WORK REQUEST: Copy each line of the records that holds the string "KEYS".

[Change detection outputs]
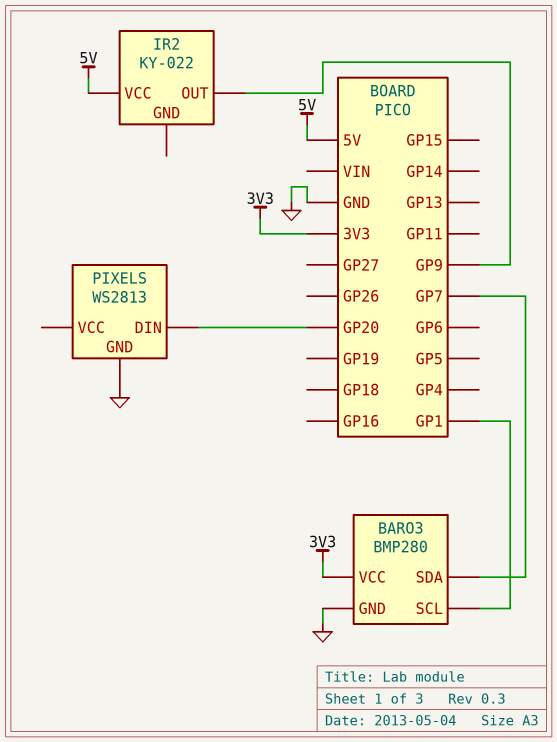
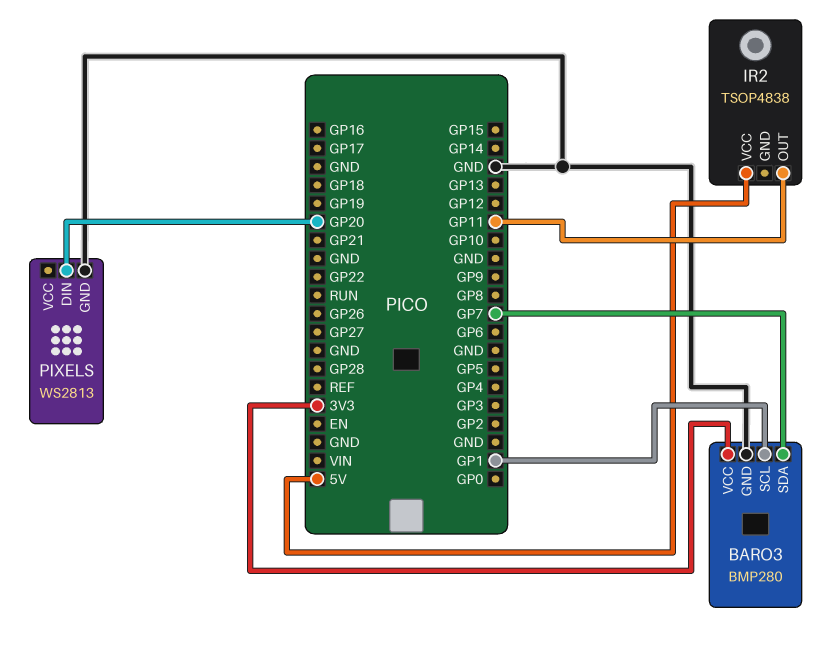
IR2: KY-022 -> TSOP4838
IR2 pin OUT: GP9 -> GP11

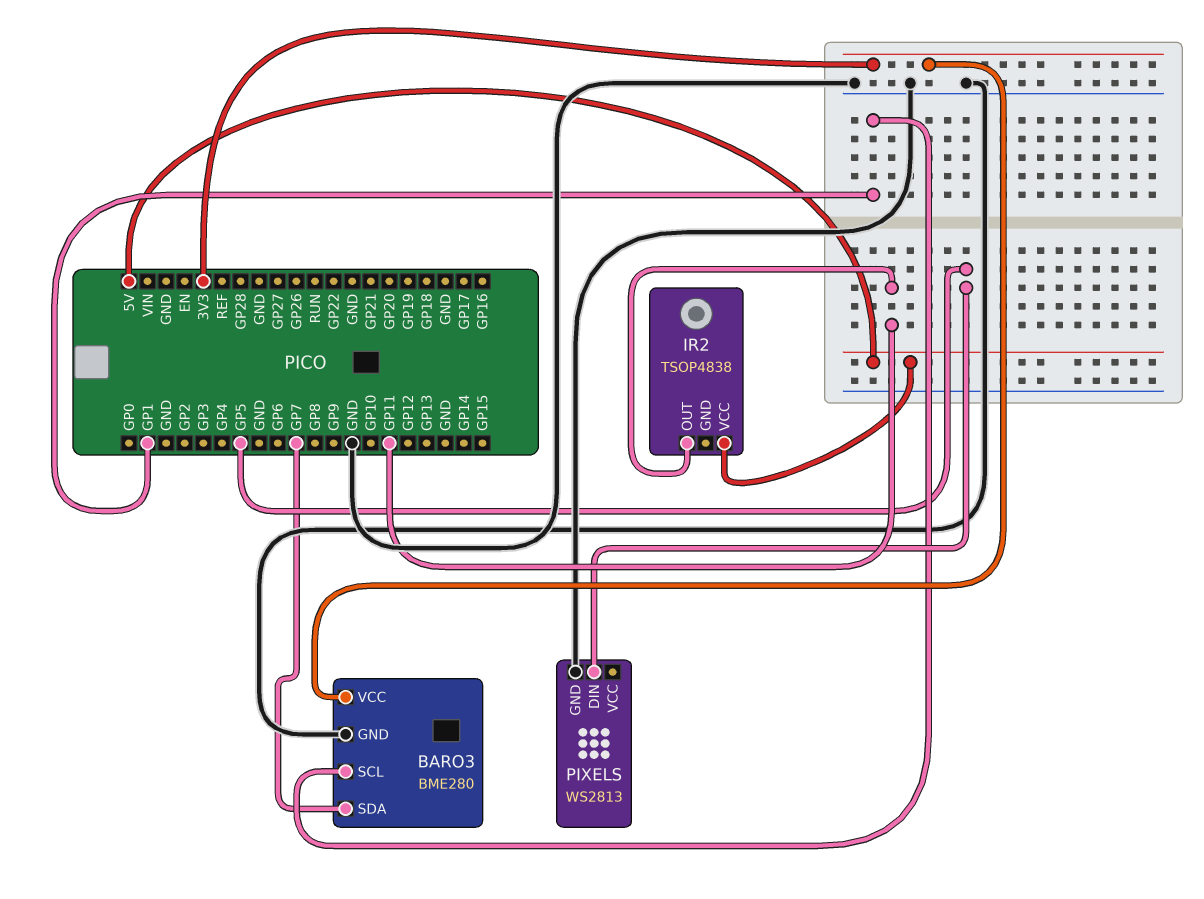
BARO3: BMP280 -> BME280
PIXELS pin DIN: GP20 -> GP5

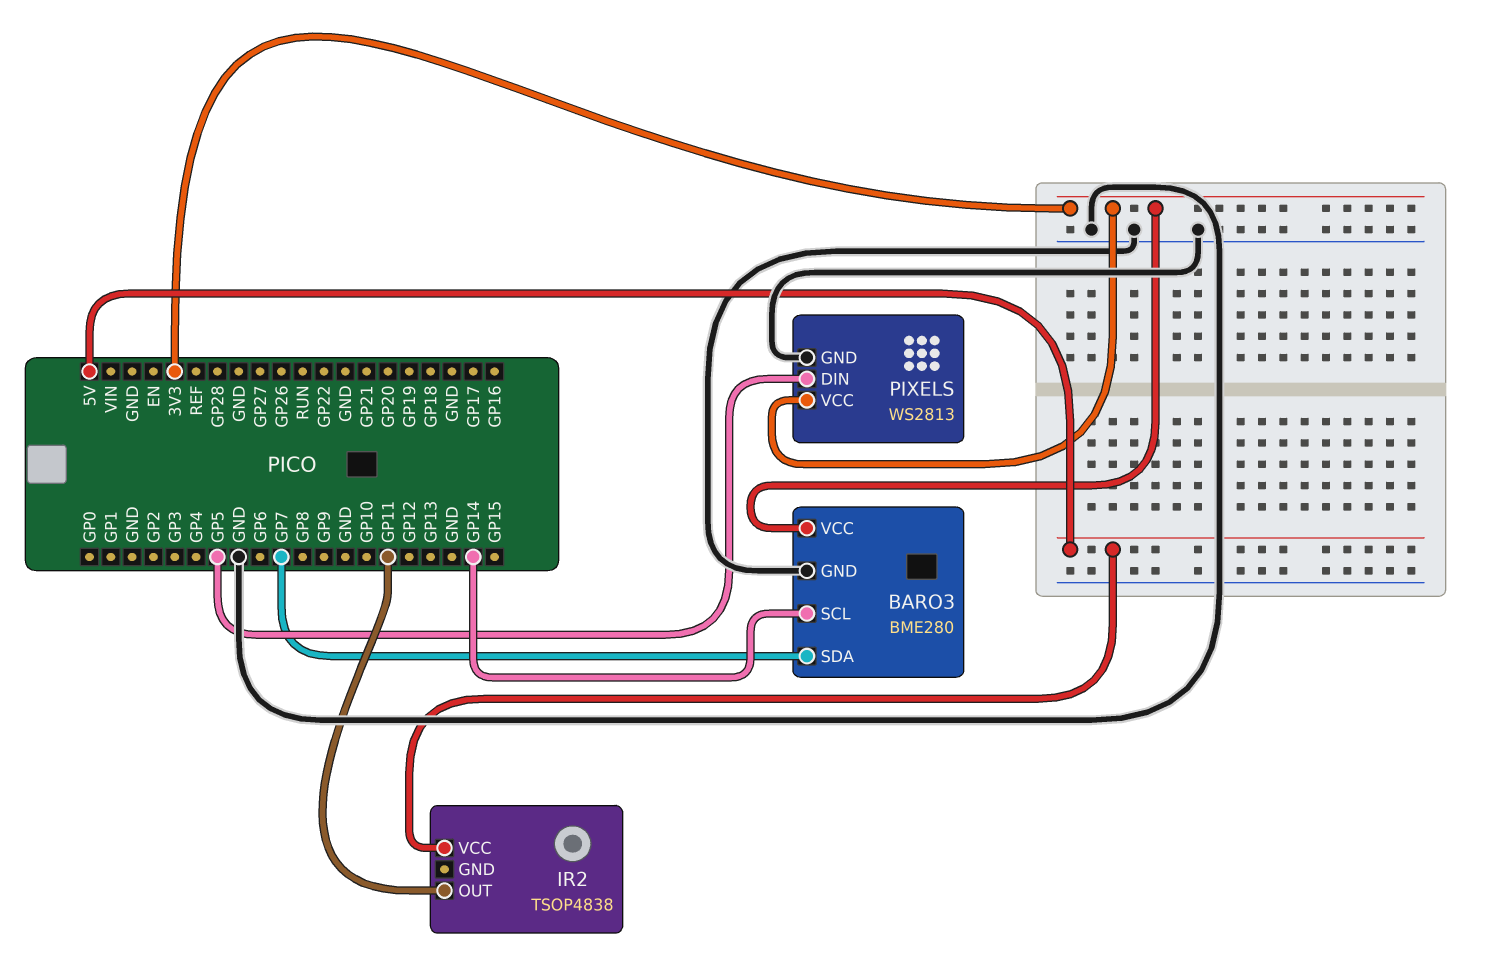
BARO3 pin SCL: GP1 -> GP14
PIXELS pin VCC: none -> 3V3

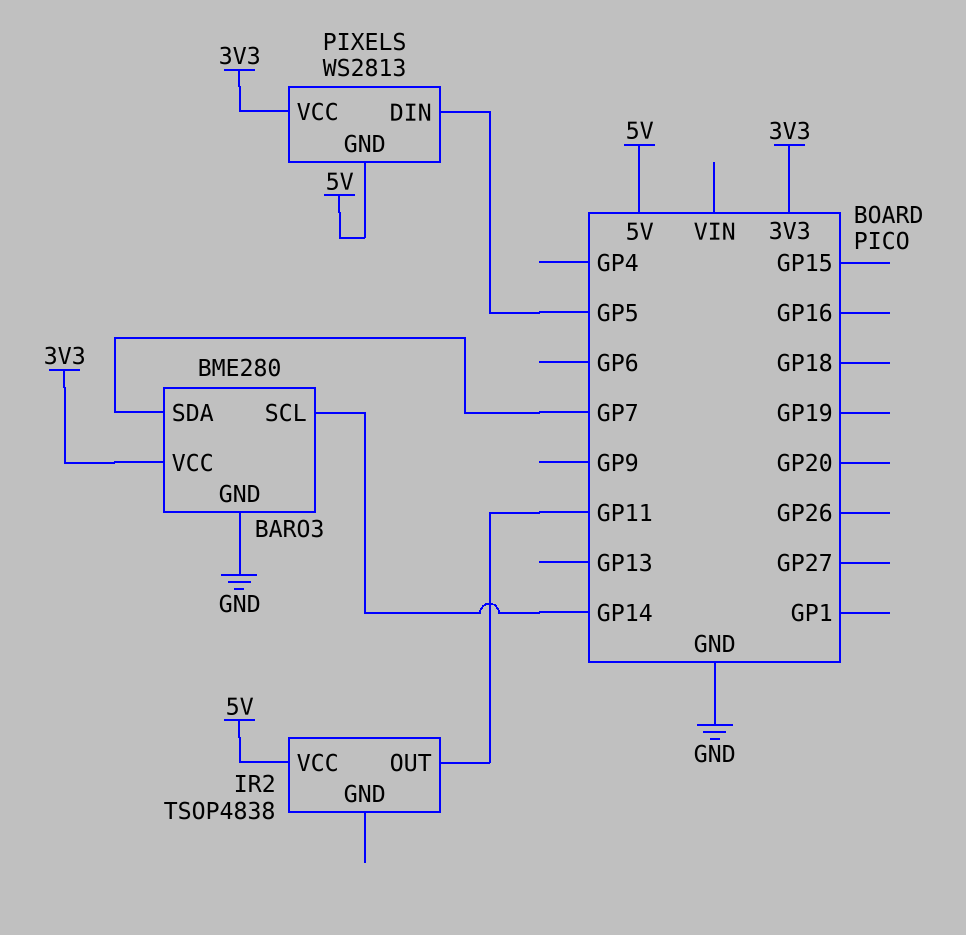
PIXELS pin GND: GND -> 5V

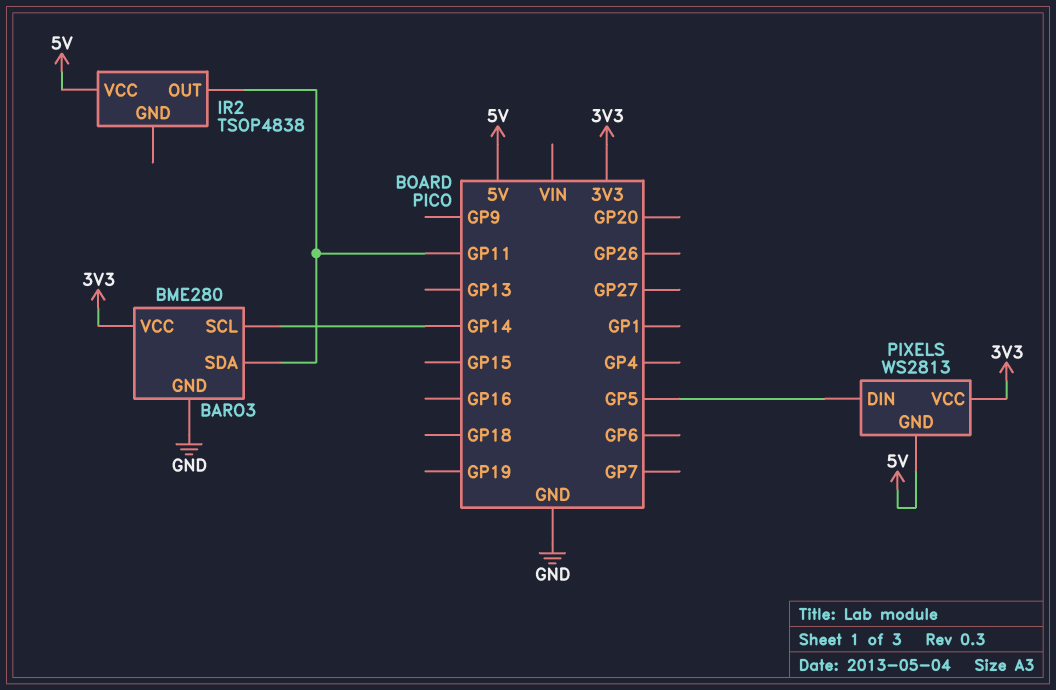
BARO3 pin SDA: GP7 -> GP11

---

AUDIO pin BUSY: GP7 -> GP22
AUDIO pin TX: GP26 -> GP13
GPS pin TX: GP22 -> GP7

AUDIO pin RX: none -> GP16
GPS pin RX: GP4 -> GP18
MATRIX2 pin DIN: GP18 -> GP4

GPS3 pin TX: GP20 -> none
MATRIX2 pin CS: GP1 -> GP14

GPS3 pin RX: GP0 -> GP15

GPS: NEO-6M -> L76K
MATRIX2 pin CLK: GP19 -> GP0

...

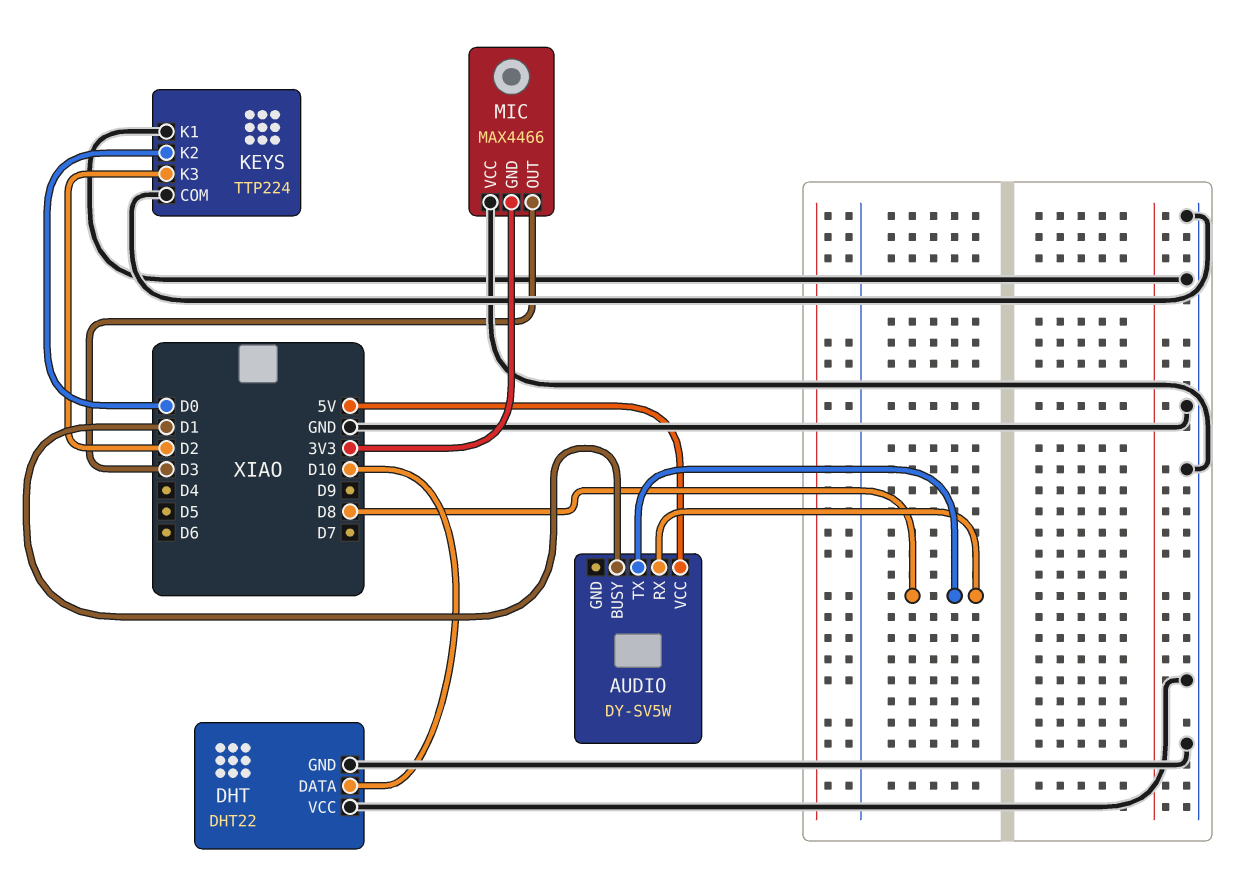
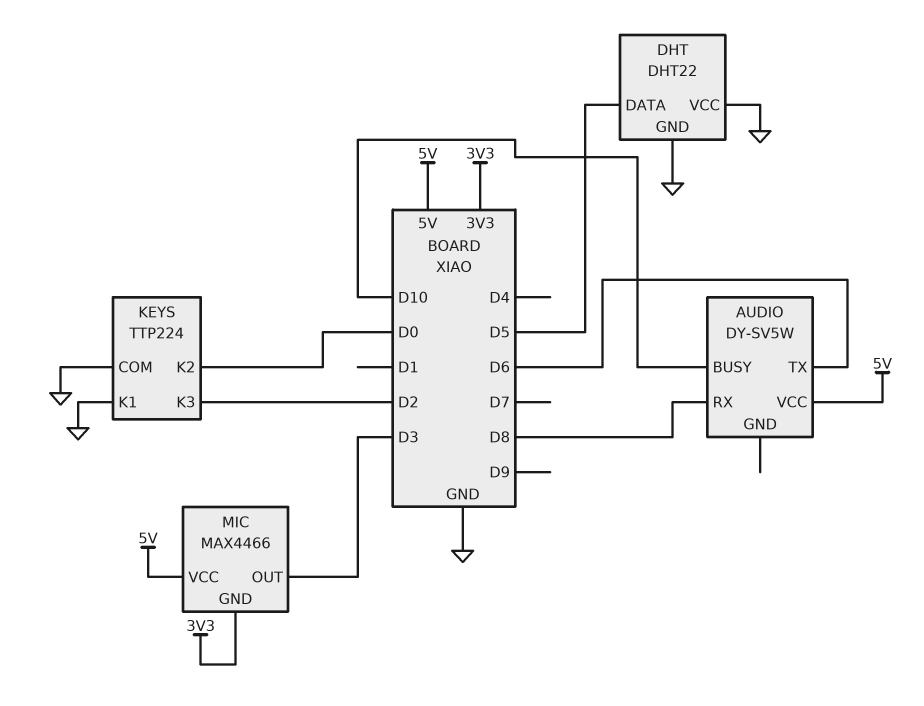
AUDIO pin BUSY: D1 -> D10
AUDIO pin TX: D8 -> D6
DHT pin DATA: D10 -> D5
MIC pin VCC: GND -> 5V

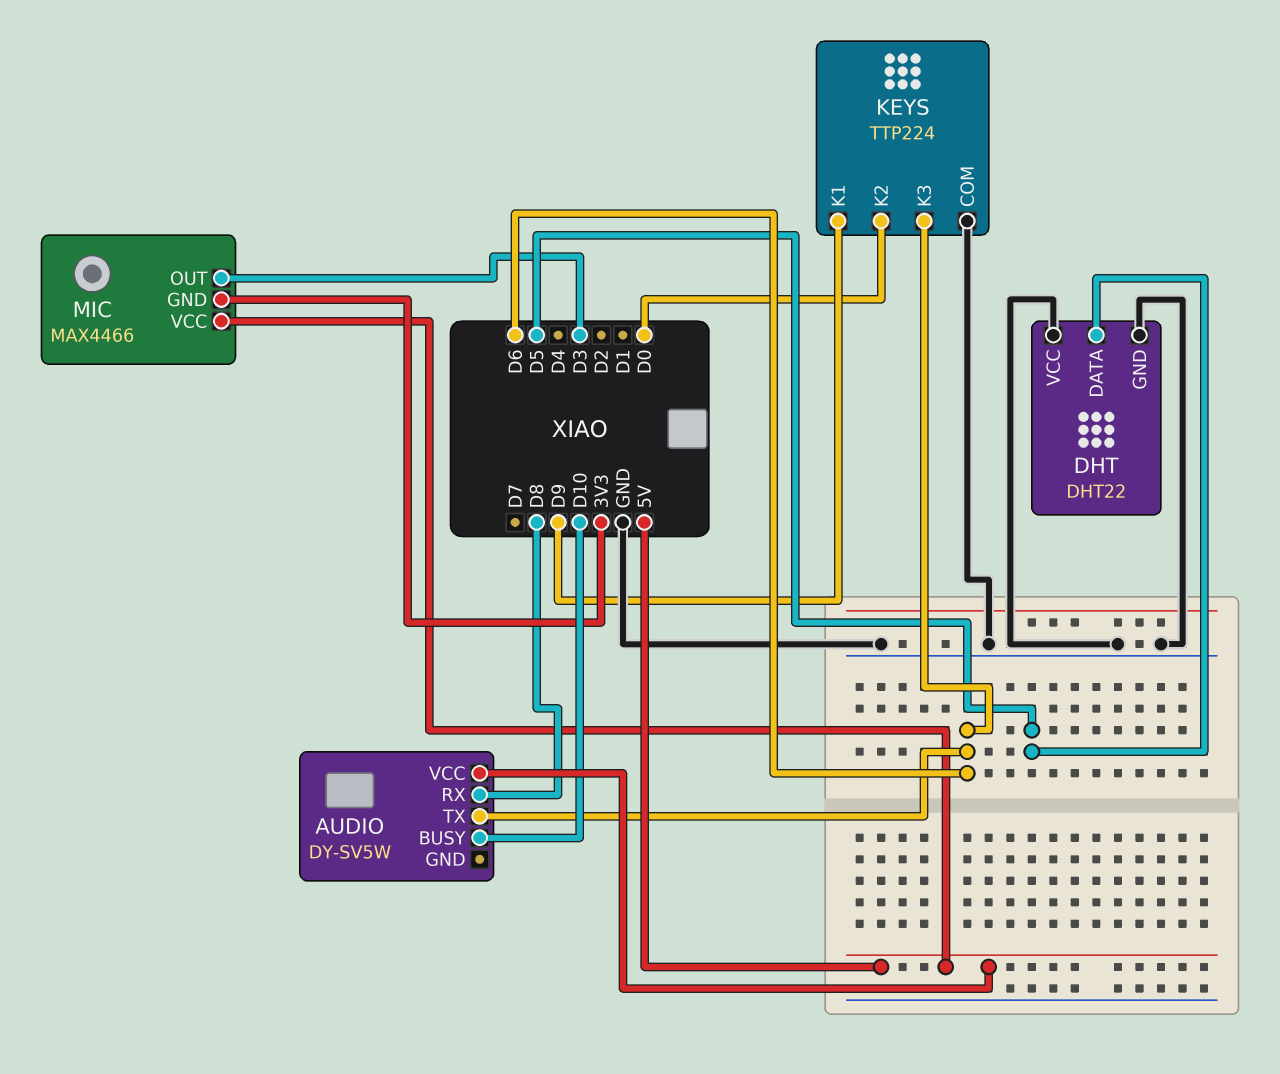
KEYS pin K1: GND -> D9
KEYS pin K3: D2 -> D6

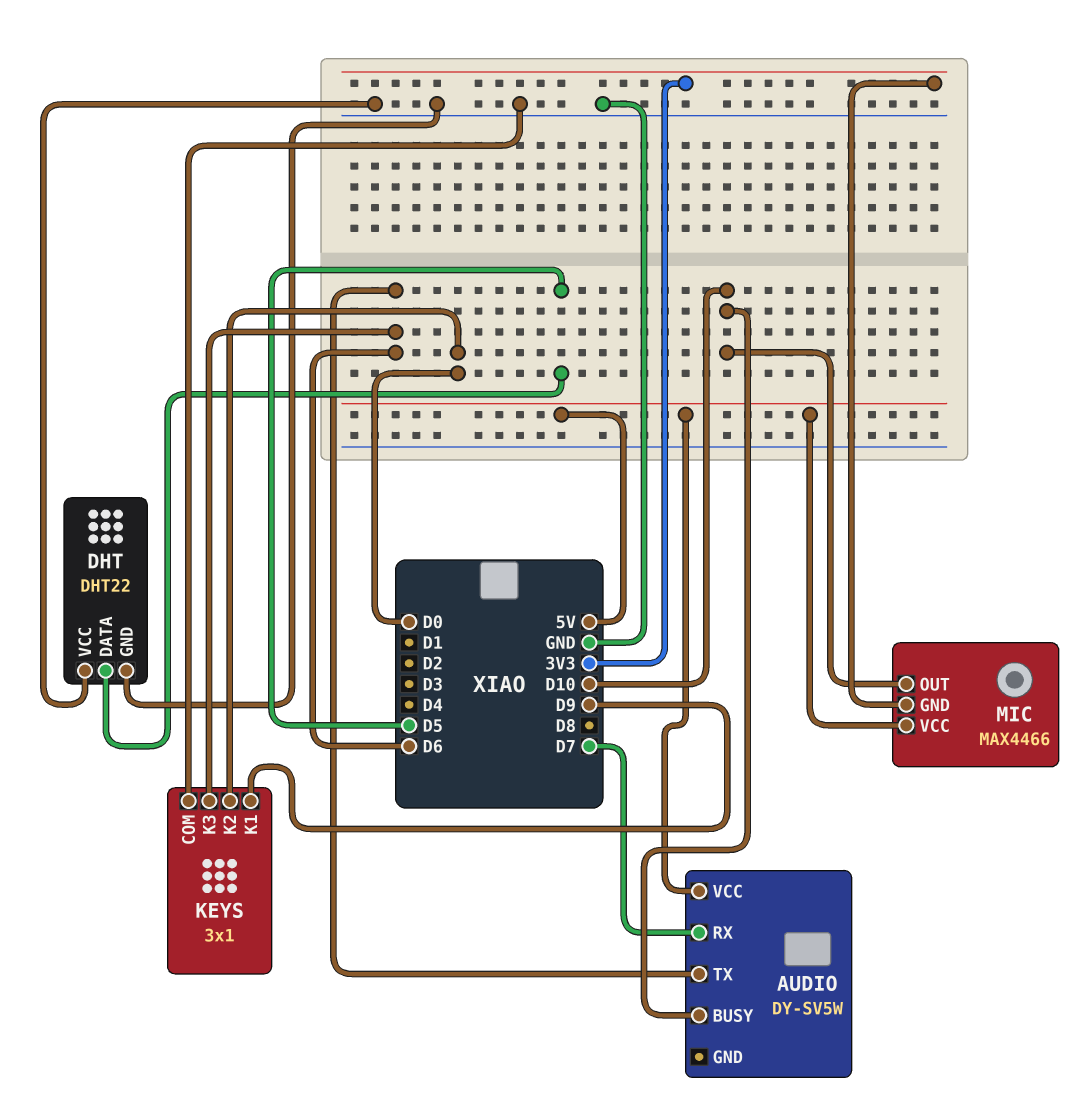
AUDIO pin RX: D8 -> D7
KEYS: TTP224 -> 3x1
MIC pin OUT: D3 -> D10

SOLUTION TO THE PROBLEM:
KEYS pin K1: GND -> D9
KEYS pin K3: D2 -> D6
KEYS: TTP224 -> 3x1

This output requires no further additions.